== Extracted entries ==
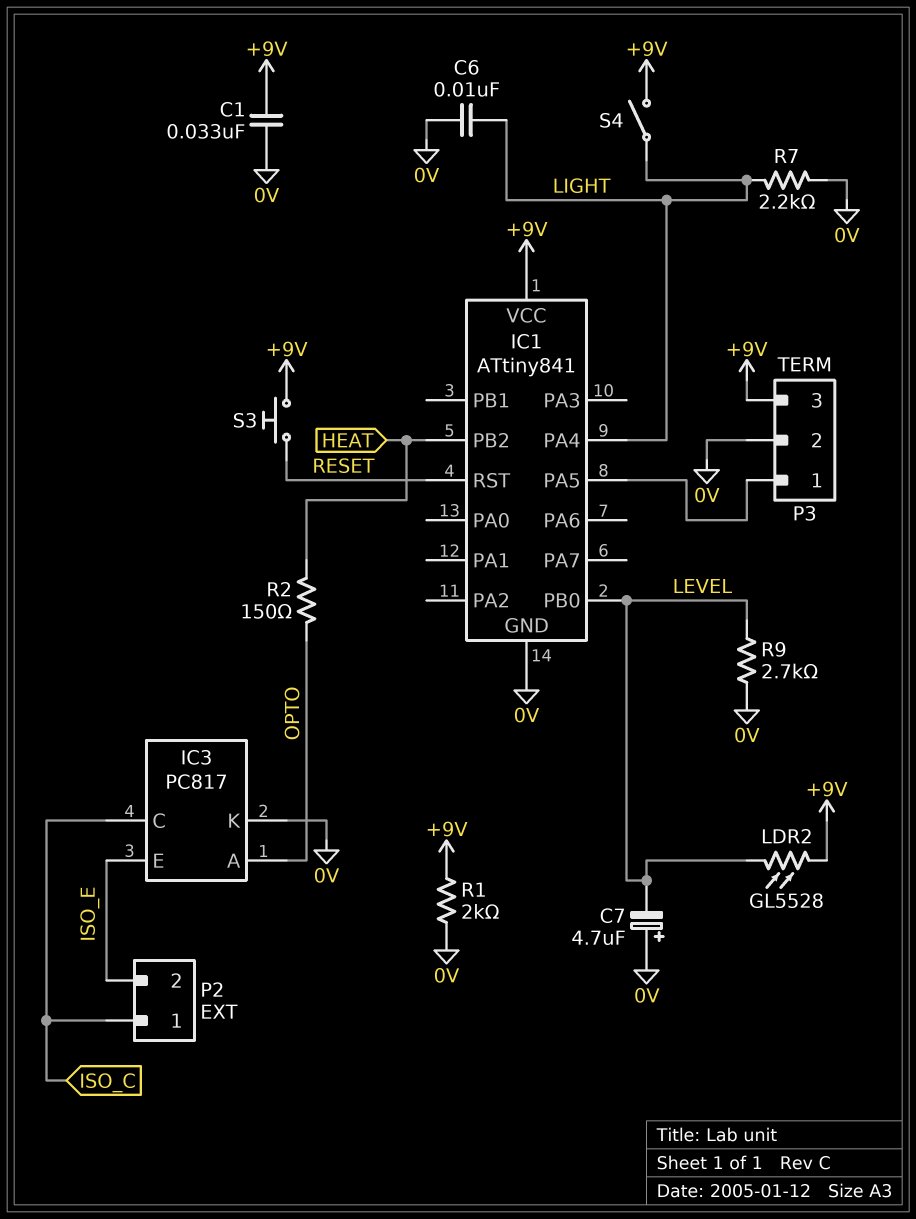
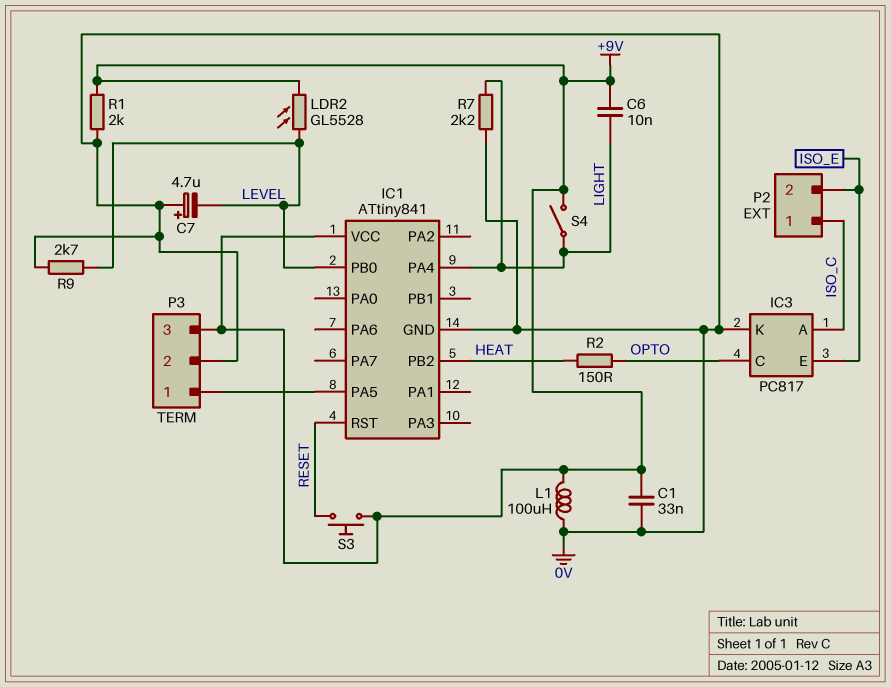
C6: 10nF (0V, LIGHT) -> 10nF (+9V, LIGHT)
IC3 pin A: OPTO -> ISO_C
IC3 pin C: ISO_C -> OPTO
L1: none -> 100uH (+9V, 0V)

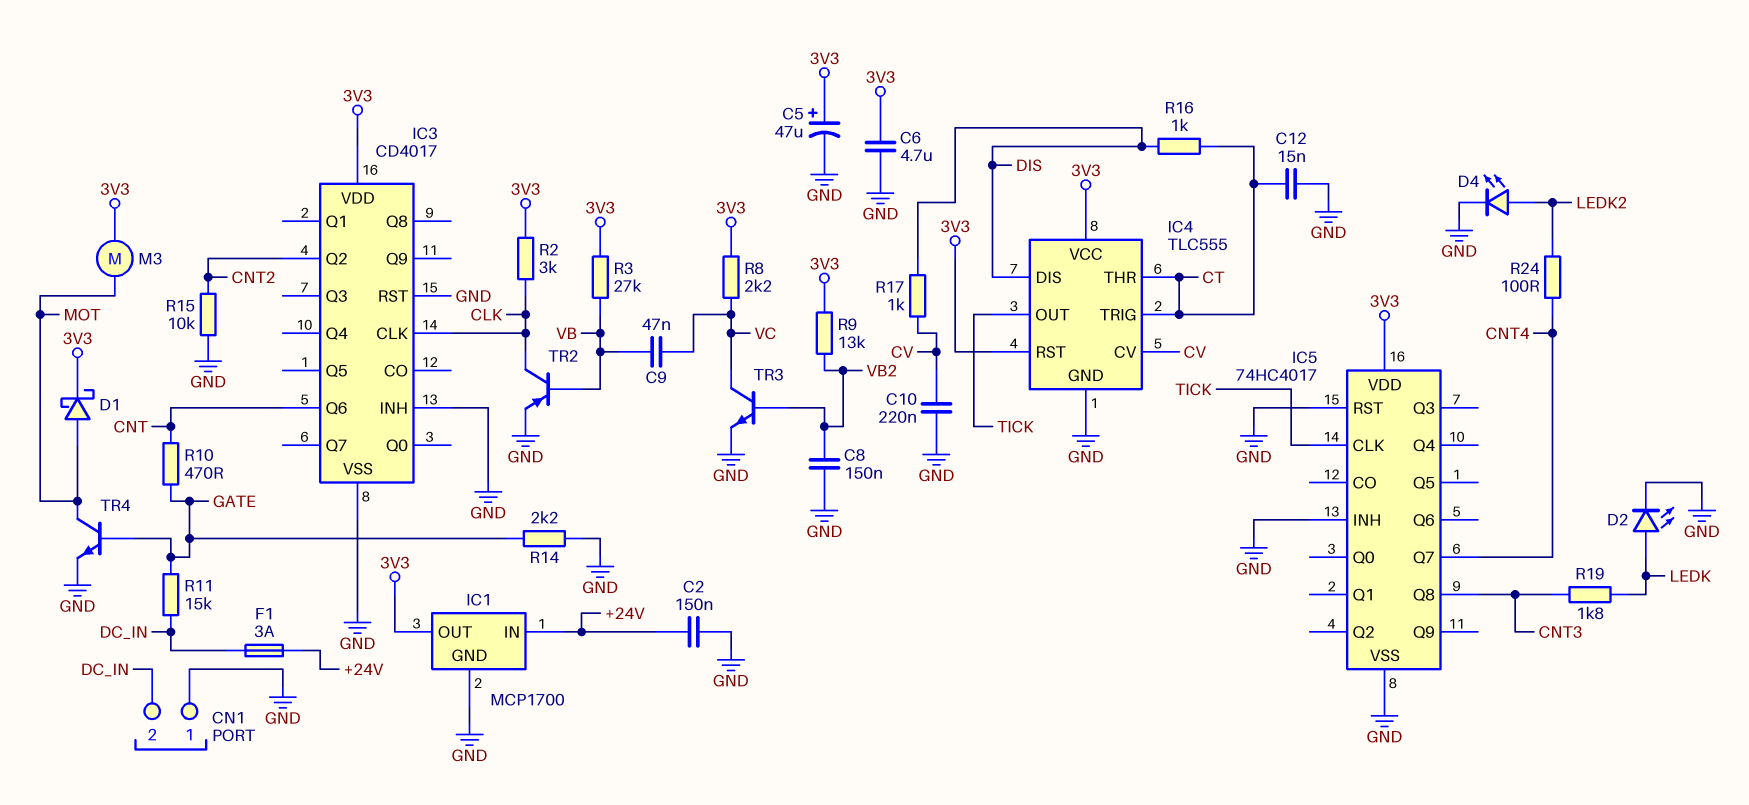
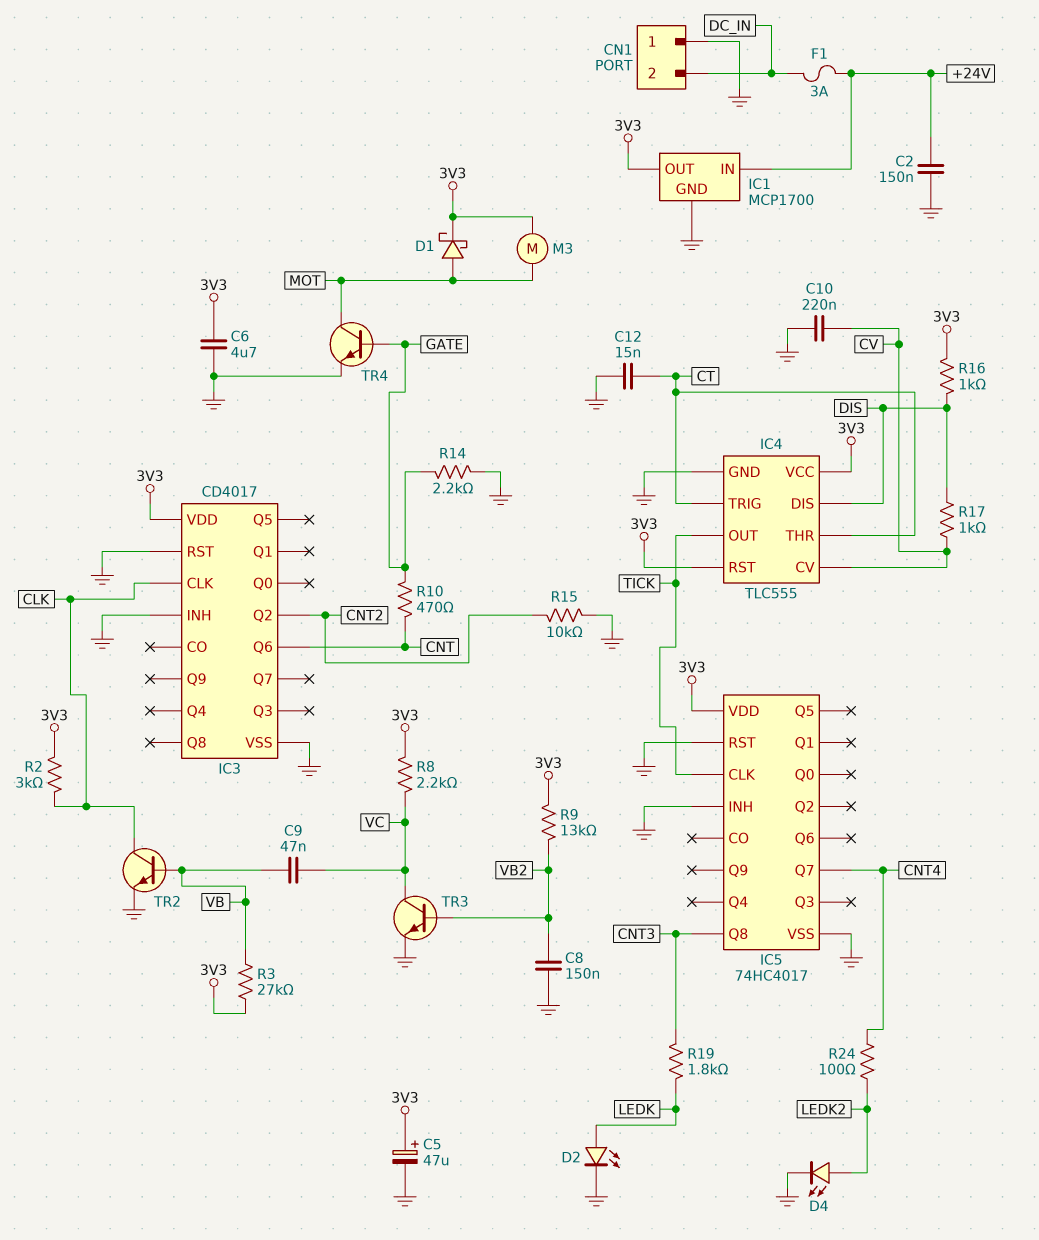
R11: 15k (DC_IN, GATE) -> none
R16: 1k (CT, DIS) -> 1k (3V3, DIS)
TR2: PNP (B VB, C CLK, E GND) -> NPN (B VB, C CLK, E GND)

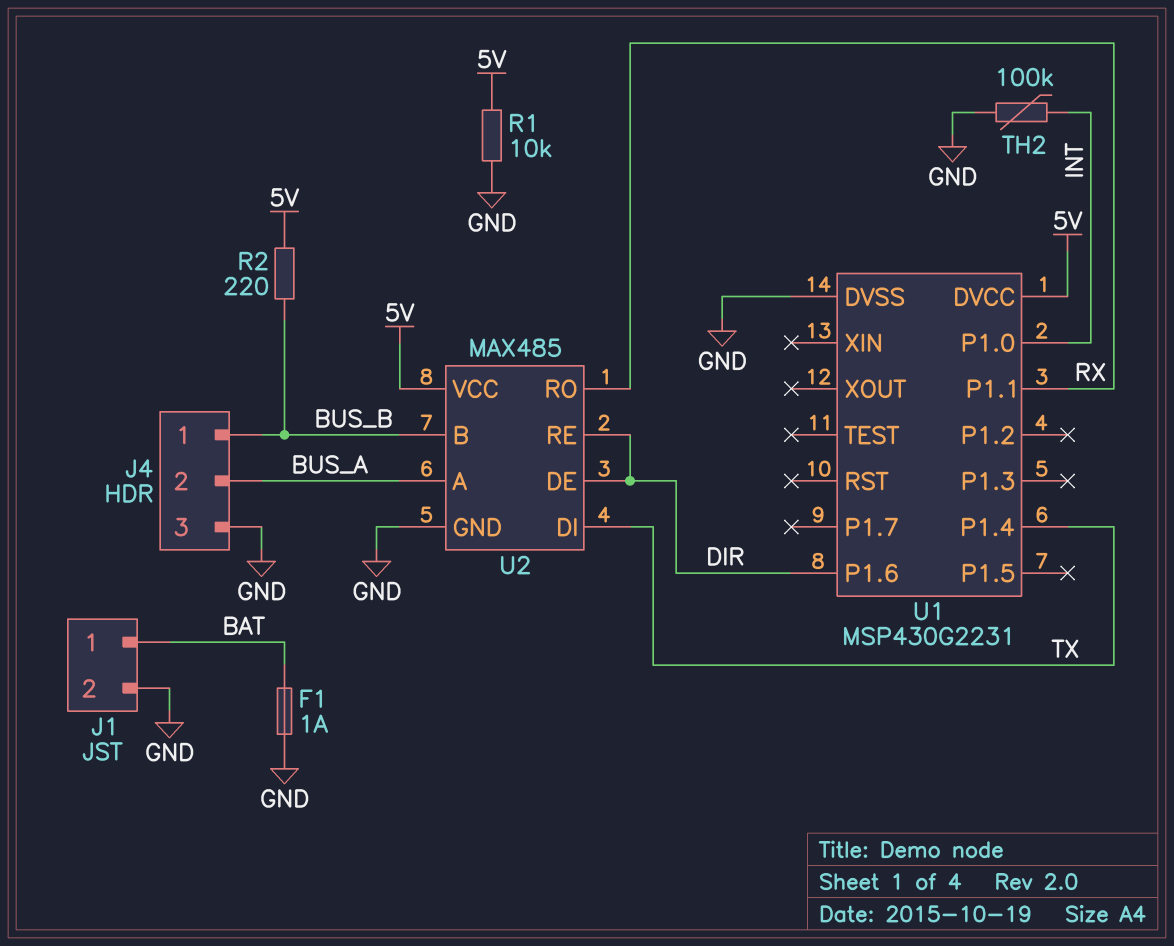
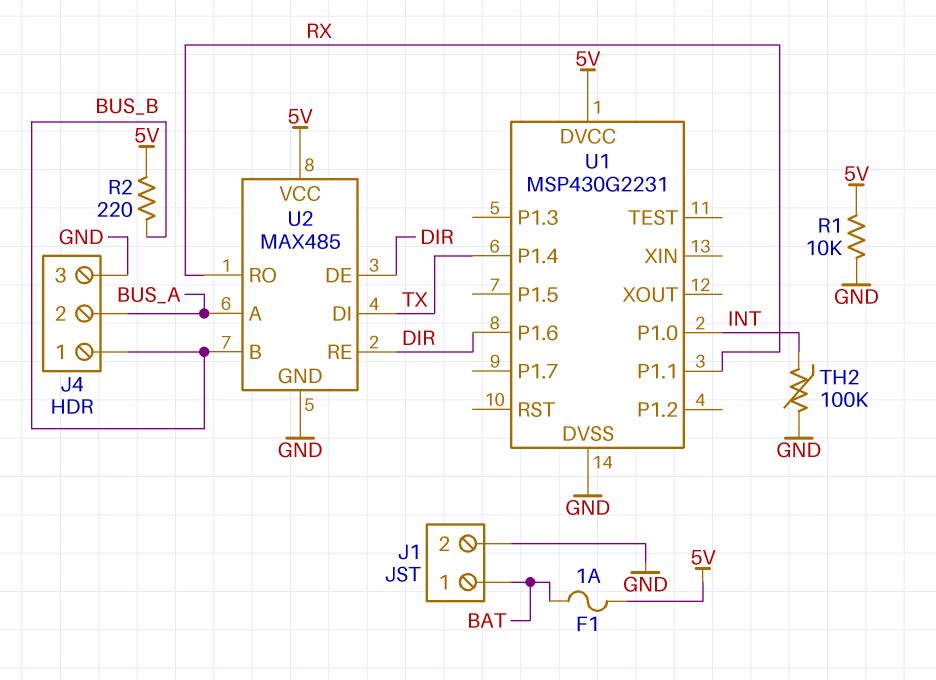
F1: 1A (BAT, GND) -> 1A (5V, BAT)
===
• _Exercise description_: Your reply should be the full data above, copied exactly, with no pictures in it.

• _Response_:
C6: 10nF (0V, LIGHT) -> 10nF (+9V, LIGHT)
IC3 pin A: OPTO -> ISO_C
IC3 pin C: ISO_C -> OPTO
L1: none -> 100uH (+9V, 0V)

R11: 15k (DC_IN, GATE) -> none
R16: 1k (CT, DIS) -> 1k (3V3, DIS)
TR2: PNP (B VB, C CLK, E GND) -> NPN (B VB, C CLK, E GND)

F1: 1A (BAT, GND) -> 1A (5V, BAT)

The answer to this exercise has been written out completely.